▶ **PROBLEM REQUIREMENTS**
When the word "screwdriver" shows up in a line of the data below, copy that whole line.

== DATA LISTING

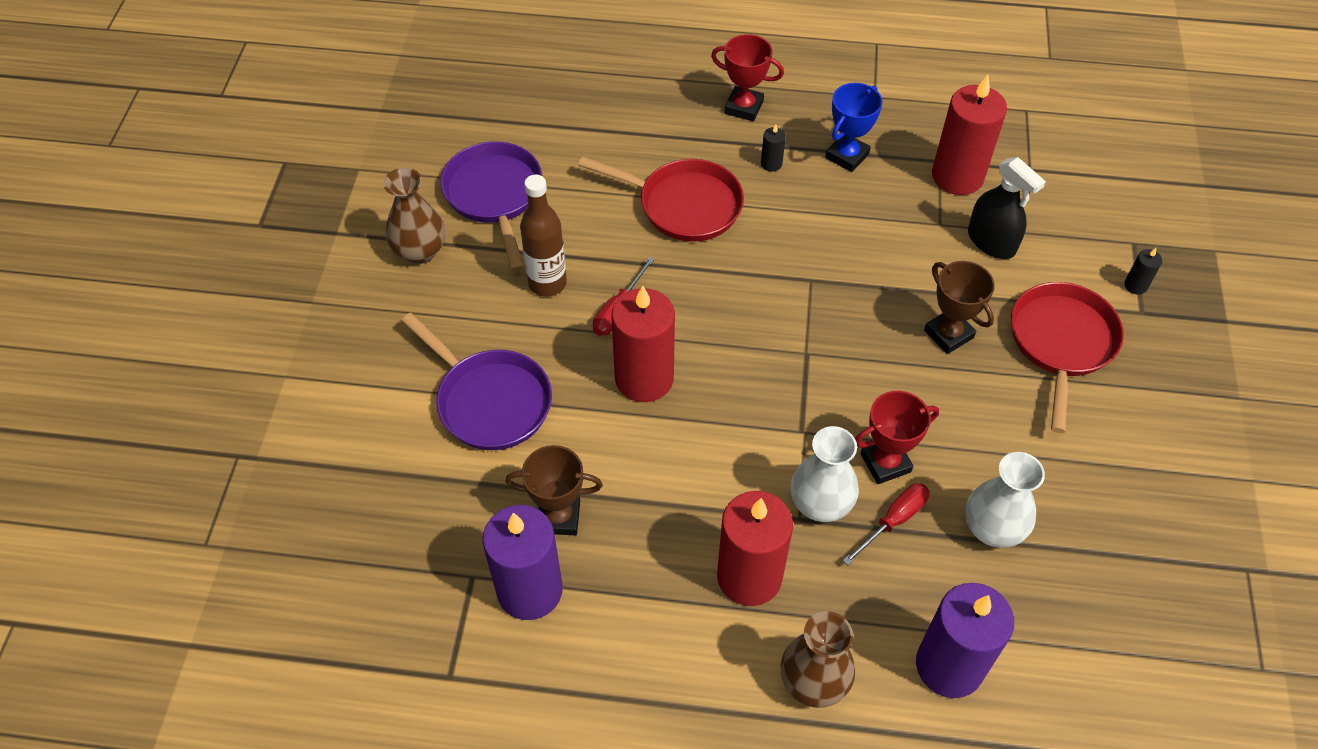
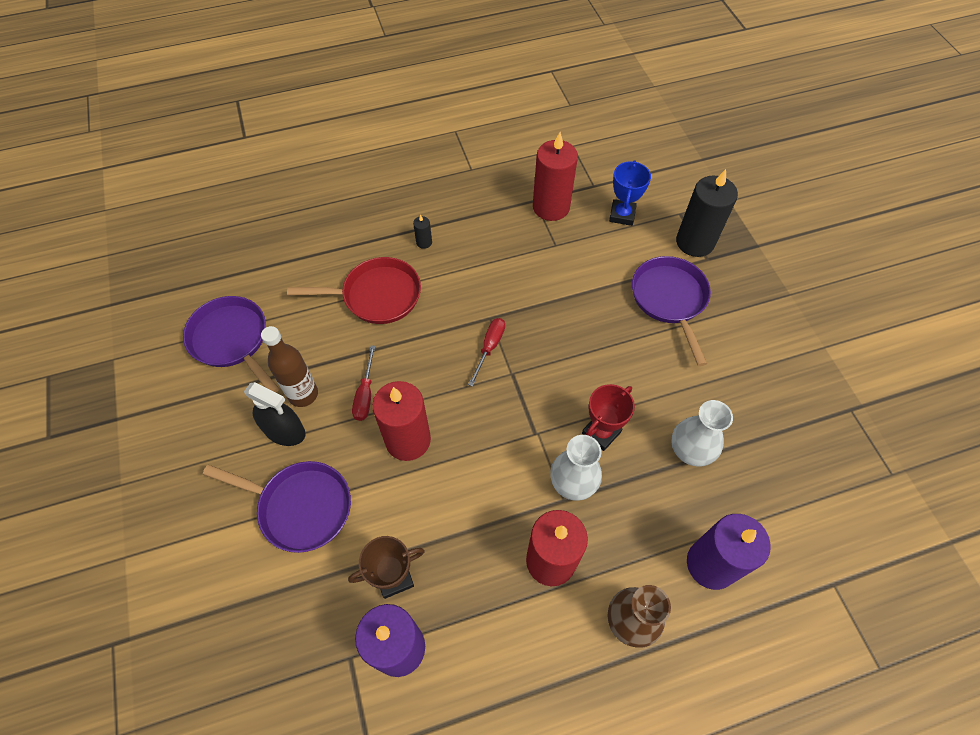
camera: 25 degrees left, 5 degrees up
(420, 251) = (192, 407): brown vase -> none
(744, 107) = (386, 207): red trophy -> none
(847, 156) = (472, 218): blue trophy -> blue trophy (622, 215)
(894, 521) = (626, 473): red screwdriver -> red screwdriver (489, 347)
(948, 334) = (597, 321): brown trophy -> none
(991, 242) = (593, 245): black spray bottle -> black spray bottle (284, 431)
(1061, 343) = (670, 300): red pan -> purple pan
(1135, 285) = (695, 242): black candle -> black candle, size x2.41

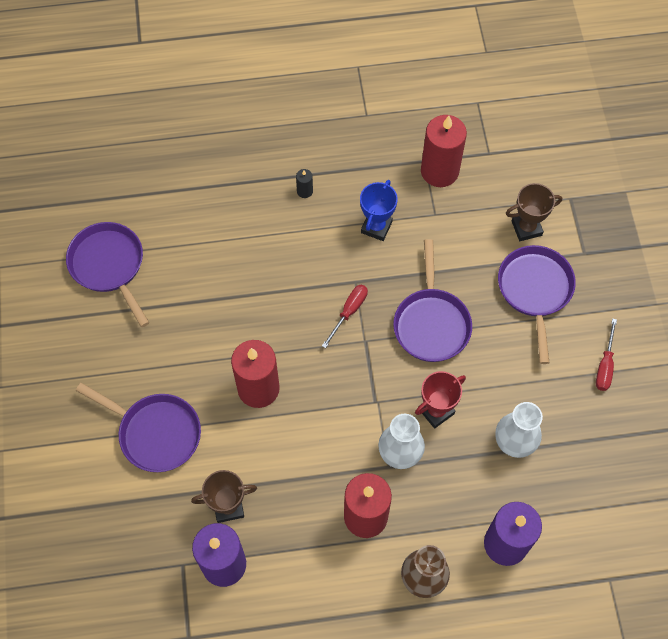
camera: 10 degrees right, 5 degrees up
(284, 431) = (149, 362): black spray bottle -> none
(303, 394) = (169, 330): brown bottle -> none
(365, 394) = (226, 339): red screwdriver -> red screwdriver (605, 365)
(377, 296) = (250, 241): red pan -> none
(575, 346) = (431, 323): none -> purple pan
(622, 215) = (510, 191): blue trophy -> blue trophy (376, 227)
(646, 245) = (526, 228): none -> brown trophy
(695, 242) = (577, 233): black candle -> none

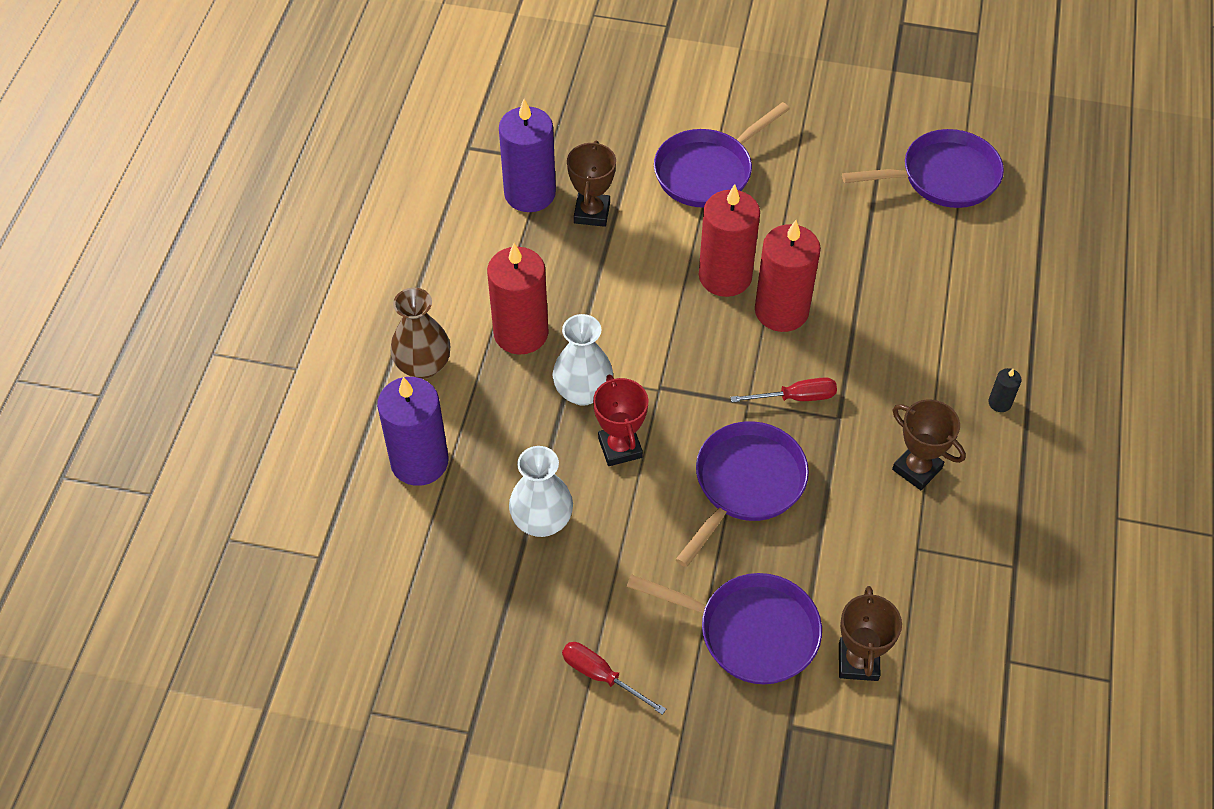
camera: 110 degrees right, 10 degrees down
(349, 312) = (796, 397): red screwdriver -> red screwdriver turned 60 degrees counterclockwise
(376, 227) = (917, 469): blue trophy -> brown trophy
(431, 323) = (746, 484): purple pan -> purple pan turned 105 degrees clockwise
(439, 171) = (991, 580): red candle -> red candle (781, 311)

====

▶ **ANSWER**
(894, 521) = (626, 473): red screwdriver -> red screwdriver (489, 347)
(365, 394) = (226, 339): red screwdriver -> red screwdriver (605, 365)
(349, 312) = (796, 397): red screwdriver -> red screwdriver turned 60 degrees counterclockwise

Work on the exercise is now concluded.